§ EXERCISE DATA
BEGIN

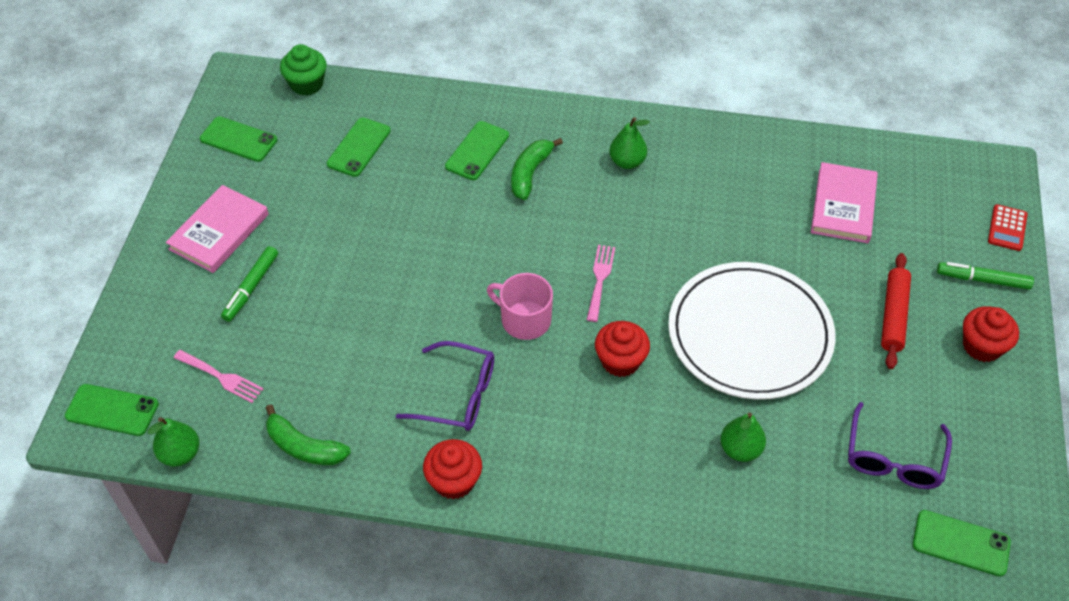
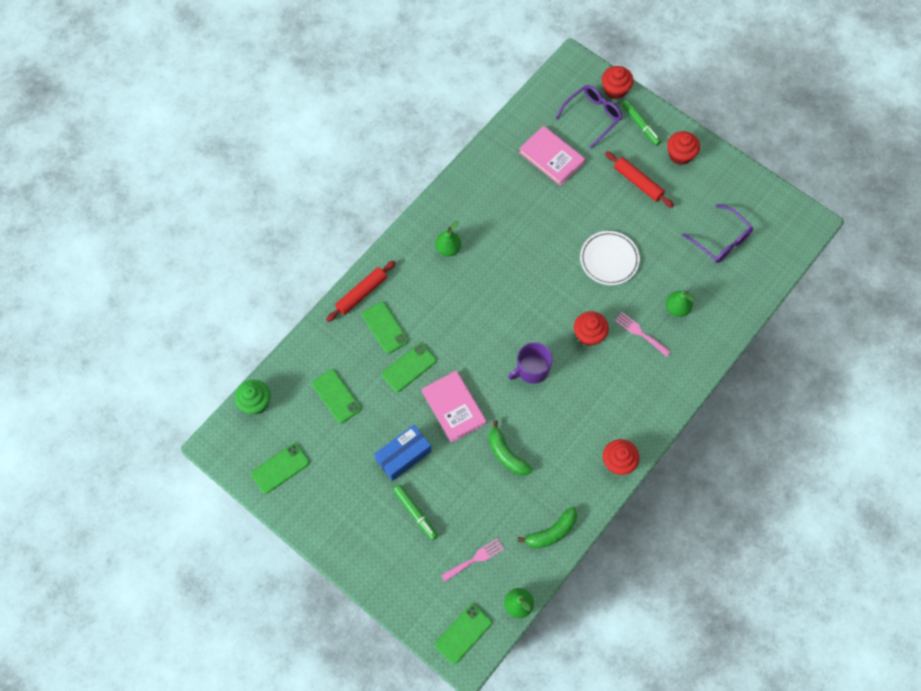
camera: 60 degrees left, 15 degrees up
(219, 232) = (356, 514): pink book -> pink book (454, 407)
(321, 242) = (403, 455): none -> blue box
(458, 395) = (563, 432): purple glasses -> purple glasses (592, 116)
(505, 111) = (361, 293): none -> red rolling pin
(524, 320) = (531, 369): pink mug -> purple mug
(530, 173) = (423, 307): green banana -> green banana (506, 454)
(600, 279) = (527, 313): pink fork -> pink fork (640, 333)
(749, 334) = (609, 259): white plate -> white plate, size x0.58
(961, 543) = (781, 242): green phone -> green phone (409, 367)
(982, 280) = (640, 125): green marker -> green marker turned 75 degrees counterclockwise
(1007, 228) = (615, 90): red calculator -> red cupcake

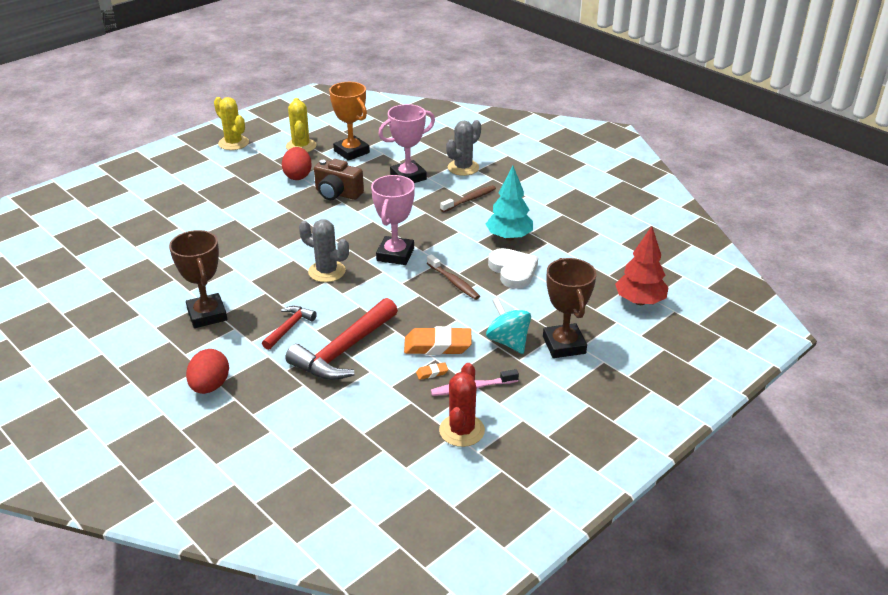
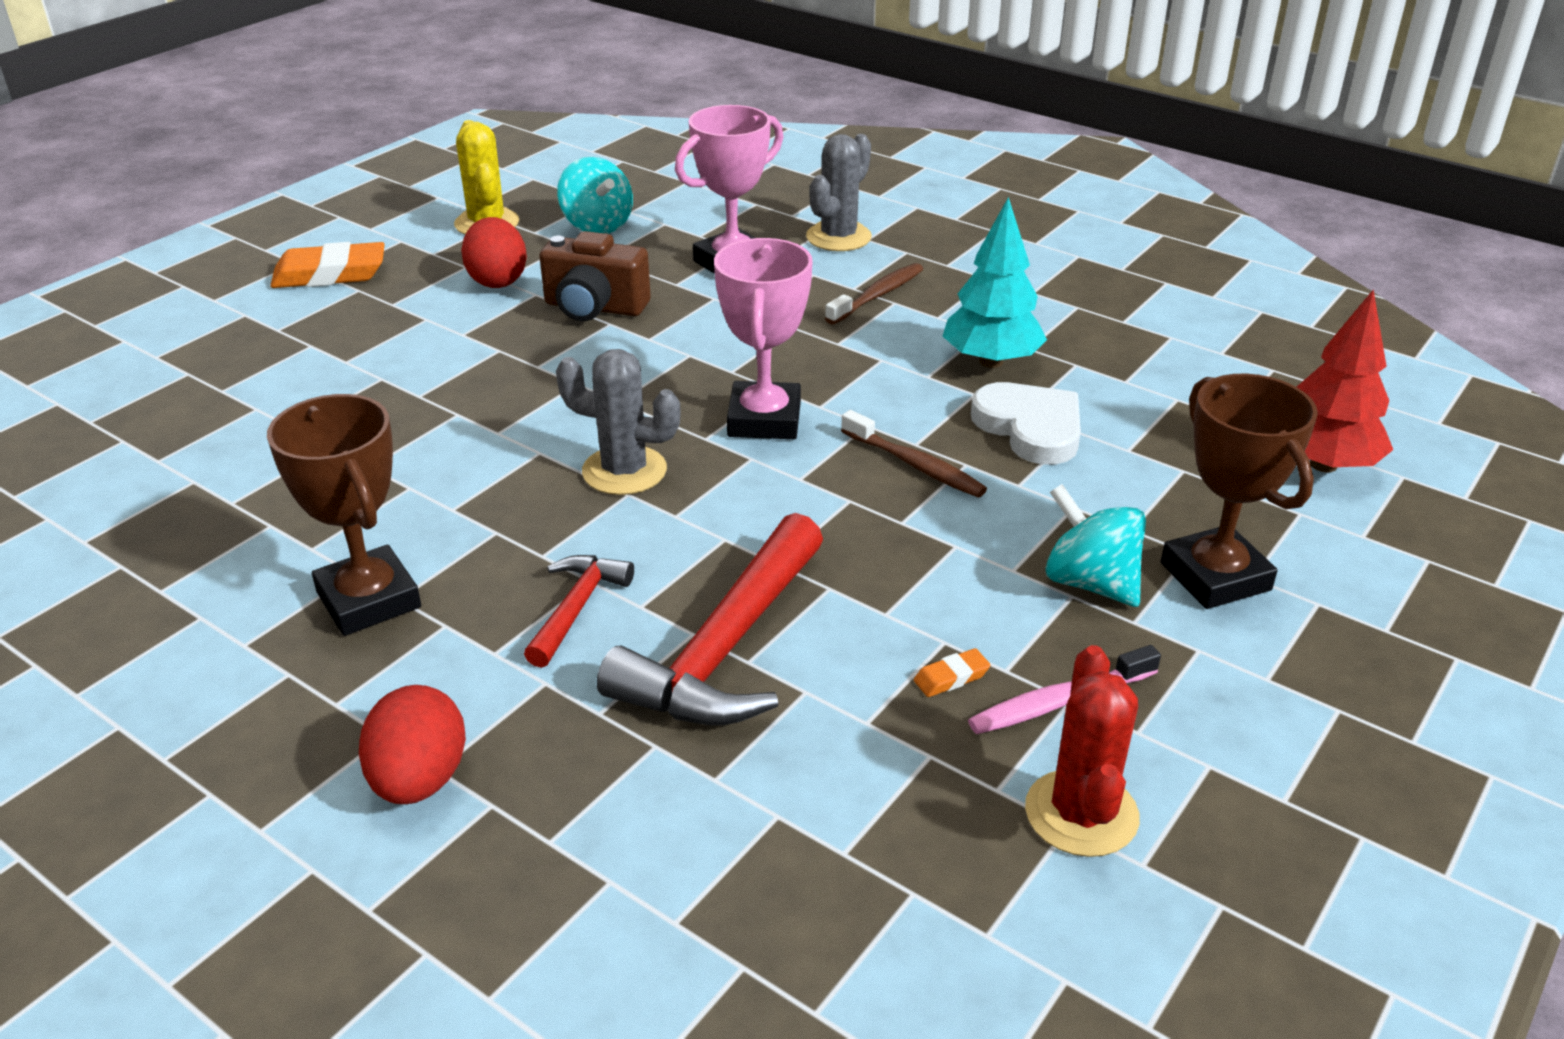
camera: 10 degrees left, 0 degrees up
(233, 143) = (339, 228): yellow cactus -> none
(351, 152) = (597, 225): orange trophy -> turquoise spinning top
(437, 345) = (938, 610): orange eraser -> orange eraser (330, 274)

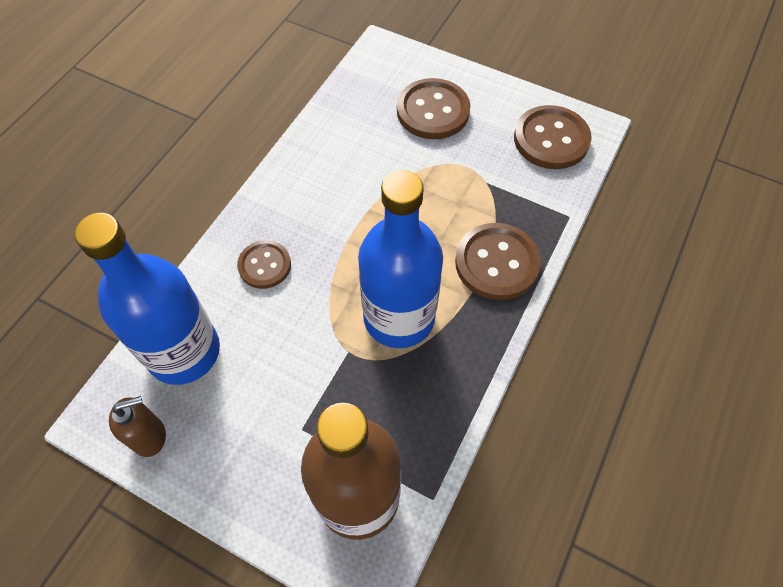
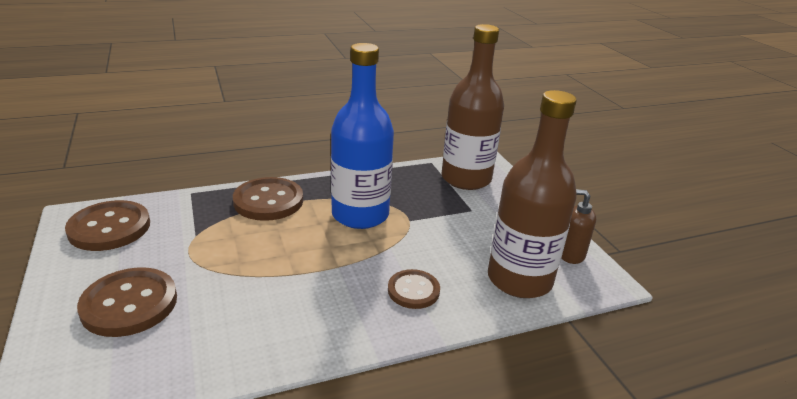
camera: 140 degrees left, 30 degrees down
(184, 352) = (519, 279): blue bottle -> brown bottle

END

§ WHAT THIS TASK INVOLVES
Each line of the material is to be output exactly. Images are not part of the expected output.

§ RESPONSE
camera: 60 degrees left, 15 degrees up
(219, 232) = (356, 514): pink book -> pink book (454, 407)
(321, 242) = (403, 455): none -> blue box
(458, 395) = (563, 432): purple glasses -> purple glasses (592, 116)
(505, 111) = (361, 293): none -> red rolling pin
(524, 320) = (531, 369): pink mug -> purple mug
(530, 173) = (423, 307): green banana -> green banana (506, 454)
(600, 279) = (527, 313): pink fork -> pink fork (640, 333)
(749, 334) = (609, 259): white plate -> white plate, size x0.58
(961, 543) = (781, 242): green phone -> green phone (409, 367)
(982, 280) = (640, 125): green marker -> green marker turned 75 degrees counterclockwise
(1007, 228) = (615, 90): red calculator -> red cupcake

camera: 10 degrees left, 0 degrees up
(233, 143) = (339, 228): yellow cactus -> none
(351, 152) = (597, 225): orange trophy -> turquoise spinning top
(437, 345) = (938, 610): orange eraser -> orange eraser (330, 274)

camera: 140 degrees left, 30 degrees down
(184, 352) = (519, 279): blue bottle -> brown bottle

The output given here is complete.